● **GIVEN TASK**
Rewrite the listing below, substituting "travel" for every occurrence of "storage" and changing nothing else. Leave out the pictures.

— START OF EXTRACTED ENTRIES —

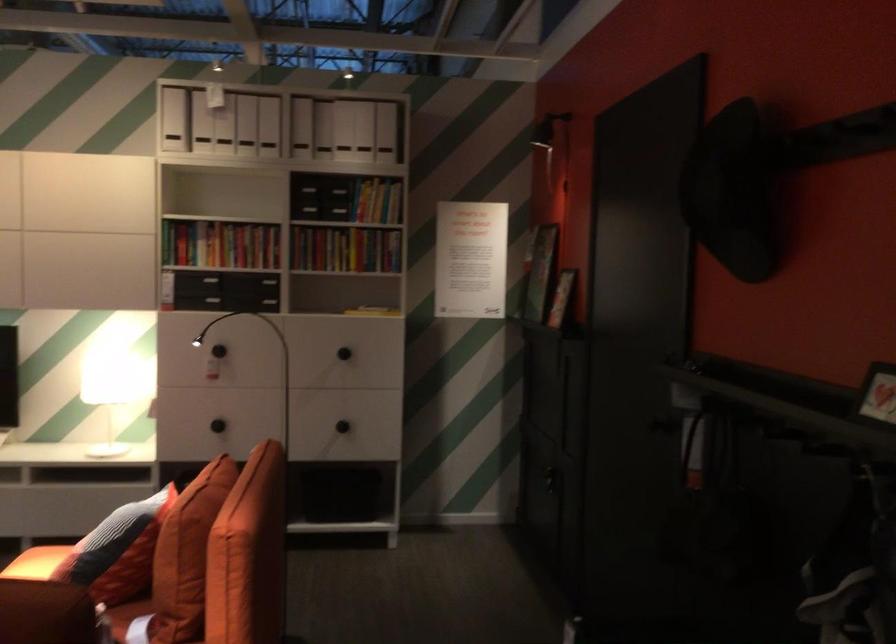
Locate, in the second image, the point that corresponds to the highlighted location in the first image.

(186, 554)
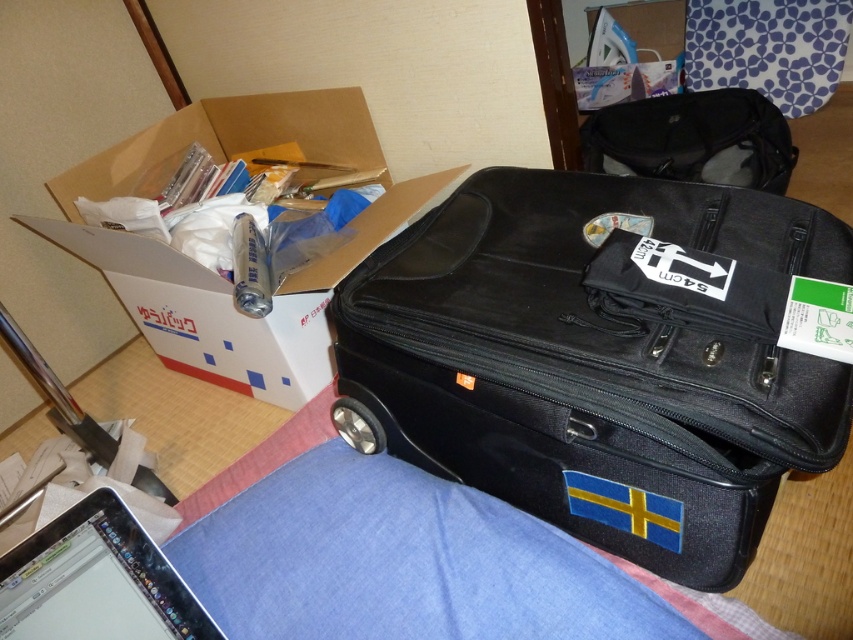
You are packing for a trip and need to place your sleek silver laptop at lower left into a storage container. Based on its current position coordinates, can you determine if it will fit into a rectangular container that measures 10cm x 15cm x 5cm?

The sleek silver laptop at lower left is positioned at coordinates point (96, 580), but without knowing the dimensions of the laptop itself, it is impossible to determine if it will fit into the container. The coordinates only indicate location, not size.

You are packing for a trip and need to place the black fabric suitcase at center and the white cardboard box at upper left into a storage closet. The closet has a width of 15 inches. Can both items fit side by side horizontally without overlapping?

— END OF EXTRACTED ENTRIES —

● **RIGHT ANSWER**
Locate, in the second image, the point that corresponds to the highlighted location in the first image.

(186, 554)
You are packing for a trip and need to place your sleek silver laptop at lower left into a travel container. Based on its current position coordinates, can you determine if it will fit into a rectangular container that measures 10cm x 15cm x 5cm?

The sleek silver laptop at lower left is positioned at coordinates point (96, 580), but without knowing the dimensions of the laptop itself, it is impossible to determine if it will fit into the container. The coordinates only indicate location, not size.

You are packing for a trip and need to place the black fabric suitcase at center and the white cardboard box at upper left into a travel closet. The closet has a width of 15 inches. Can both items fit side by side horizontally without overlapping?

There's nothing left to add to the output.